| DESCRIPTION OF THE TASK |
All entries must be repeated exactly; do not include the pictures.
#### RECORDS FOR THE TASK
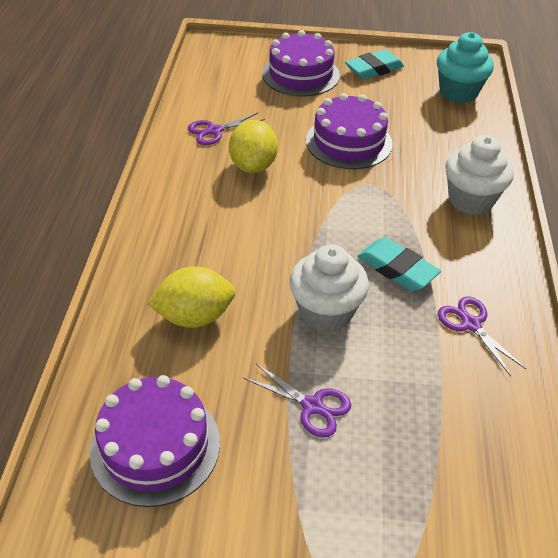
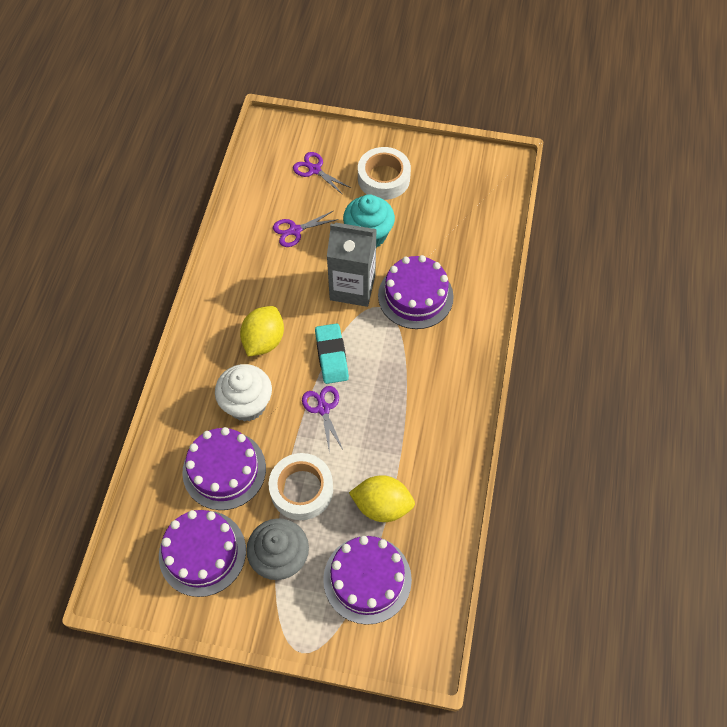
grey carton: 0 -> 1
grey cupcake: 0 -> 1
purple cake: 3 -> 4
turquoise eraser: 2 -> 1
white cupcake: 2 -> 1
white tape: 0 -> 2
########
| WRITTEN SOLUTION |
grey carton: 0 -> 1
grey cupcake: 0 -> 1
purple cake: 3 -> 4
turquoise eraser: 2 -> 1
white cupcake: 2 -> 1
white tape: 0 -> 2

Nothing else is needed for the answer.